TASK TO COMPLETE ▸
Below are some records: retype them all exactly, but not the pictures.

INPUT DATA ▸
▬▬▬▬▬▬▬▬▬▬
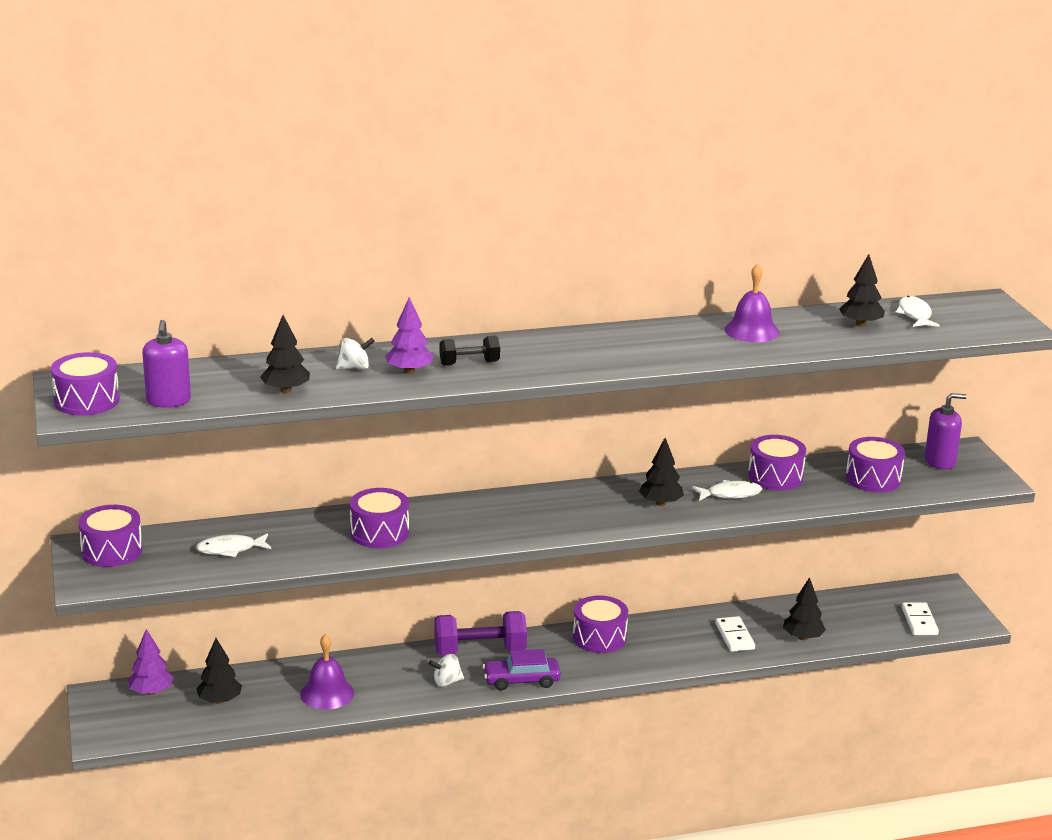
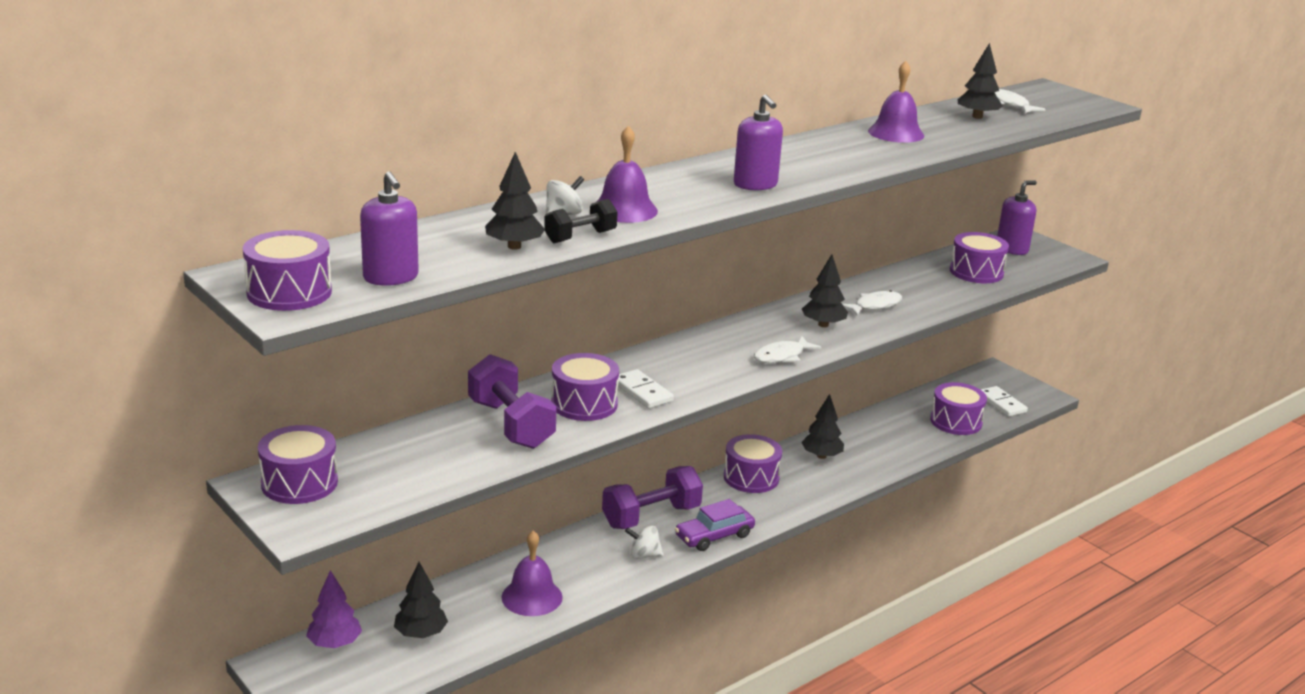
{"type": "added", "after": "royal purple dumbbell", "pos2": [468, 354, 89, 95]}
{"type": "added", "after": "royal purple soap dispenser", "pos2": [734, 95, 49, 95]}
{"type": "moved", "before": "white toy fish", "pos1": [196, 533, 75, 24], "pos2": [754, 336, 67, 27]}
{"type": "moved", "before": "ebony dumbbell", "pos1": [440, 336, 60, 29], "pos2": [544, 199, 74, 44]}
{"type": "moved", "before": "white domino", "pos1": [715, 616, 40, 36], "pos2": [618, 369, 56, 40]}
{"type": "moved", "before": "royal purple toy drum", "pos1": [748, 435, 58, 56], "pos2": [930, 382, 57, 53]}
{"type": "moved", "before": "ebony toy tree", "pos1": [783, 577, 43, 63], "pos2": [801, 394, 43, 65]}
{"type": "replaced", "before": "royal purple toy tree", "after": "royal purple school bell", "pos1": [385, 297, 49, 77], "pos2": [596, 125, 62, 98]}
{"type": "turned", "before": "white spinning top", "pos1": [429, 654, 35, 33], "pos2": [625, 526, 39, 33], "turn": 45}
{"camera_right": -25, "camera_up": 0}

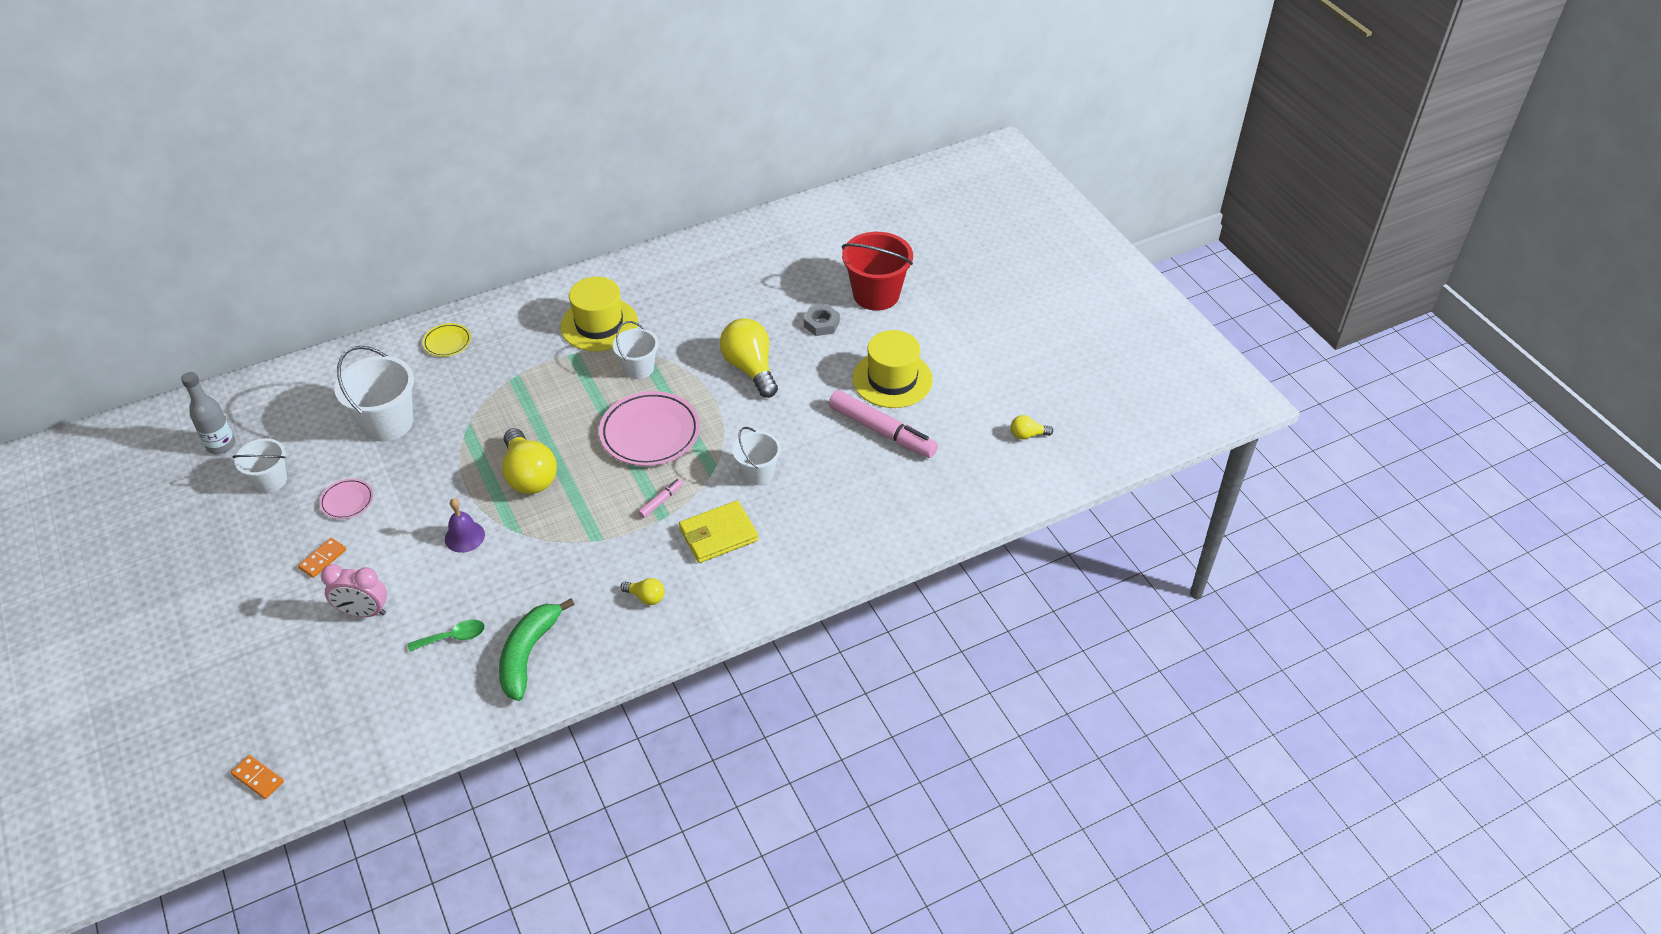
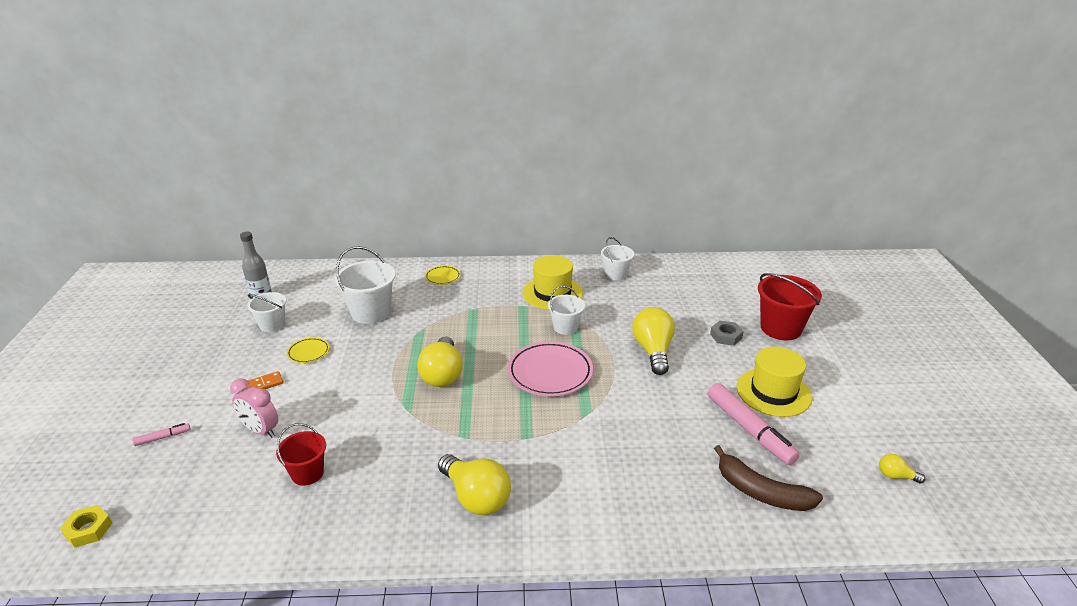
{"type": "removed", "before": "royal purple school bell", "pos1": [445, 498, 40, 55]}
{"type": "removed", "before": "green toy banana", "pos1": [499, 598, 76, 103]}
{"type": "removed", "before": "bright yellow card wallet", "pos1": [679, 500, 79, 63]}
{"type": "added", "after": "russet toy banana", "pos2": [714, 445, 109, 66]}
{"type": "moved", "before": "pink marker pen", "pos1": [638, 479, 45, 39], "pos2": [132, 423, 58, 23]}
{"type": "moved", "before": "white pail", "pos1": [732, 427, 49, 58], "pos2": [601, 237, 33, 43]}
{"type": "replaced", "before": "bright orange domino", "after": "bright yellow nut", "pos1": [231, 755, 53, 44], "pos2": [60, 505, 52, 43]}
{"type": "replaced", "before": "green tablespoon", "after": "scarlet pail", "pos1": [408, 620, 77, 32], "pos2": [276, 423, 50, 63]}
{"type": "recoloured", "before": "pink plate", "after": "bright yellow plate", "pos1": [319, 479, 54, 40], "pos2": [287, 337, 43, 26]}
{"type": "resized", "before": "bright yellow bulb", "pos1": [620, 578, 44, 27], "pos2": [438, 454, 73, 61], "scale": 2.11}
{"camera_right": 25, "camera_up": -15}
▬▬▬▬▬▬▬▬▬▬
RESULT FOR THIS EXERCISE ▸
{"type": "added", "after": "royal purple dumbbell", "pos2": [468, 354, 89, 95]}
{"type": "added", "after": "royal purple soap dispenser", "pos2": [734, 95, 49, 95]}
{"type": "moved", "before": "white toy fish", "pos1": [196, 533, 75, 24], "pos2": [754, 336, 67, 27]}
{"type": "moved", "before": "ebony dumbbell", "pos1": [440, 336, 60, 29], "pos2": [544, 199, 74, 44]}
{"type": "moved", "before": "white domino", "pos1": [715, 616, 40, 36], "pos2": [618, 369, 56, 40]}
{"type": "moved", "before": "royal purple toy drum", "pos1": [748, 435, 58, 56], "pos2": [930, 382, 57, 53]}
{"type": "moved", "before": "ebony toy tree", "pos1": [783, 577, 43, 63], "pos2": [801, 394, 43, 65]}
{"type": "replaced", "before": "royal purple toy tree", "after": "royal purple school bell", "pos1": [385, 297, 49, 77], "pos2": [596, 125, 62, 98]}
{"type": "turned", "before": "white spinning top", "pos1": [429, 654, 35, 33], "pos2": [625, 526, 39, 33], "turn": 45}
{"camera_right": -25, "camera_up": 0}

{"type": "removed", "before": "royal purple school bell", "pos1": [445, 498, 40, 55]}
{"type": "removed", "before": "green toy banana", "pos1": [499, 598, 76, 103]}
{"type": "removed", "before": "bright yellow card wallet", "pos1": [679, 500, 79, 63]}
{"type": "added", "after": "russet toy banana", "pos2": [714, 445, 109, 66]}
{"type": "moved", "before": "pink marker pen", "pos1": [638, 479, 45, 39], "pos2": [132, 423, 58, 23]}
{"type": "moved", "before": "white pail", "pos1": [732, 427, 49, 58], "pos2": [601, 237, 33, 43]}
{"type": "replaced", "before": "bright orange domino", "after": "bright yellow nut", "pos1": [231, 755, 53, 44], "pos2": [60, 505, 52, 43]}
{"type": "replaced", "before": "green tablespoon", "after": "scarlet pail", "pos1": [408, 620, 77, 32], "pos2": [276, 423, 50, 63]}
{"type": "recoloured", "before": "pink plate", "after": "bright yellow plate", "pos1": [319, 479, 54, 40], "pos2": [287, 337, 43, 26]}
{"type": "resized", "before": "bright yellow bulb", "pos1": [620, 578, 44, 27], "pos2": [438, 454, 73, 61], "scale": 2.11}
{"camera_right": 25, "camera_up": -15}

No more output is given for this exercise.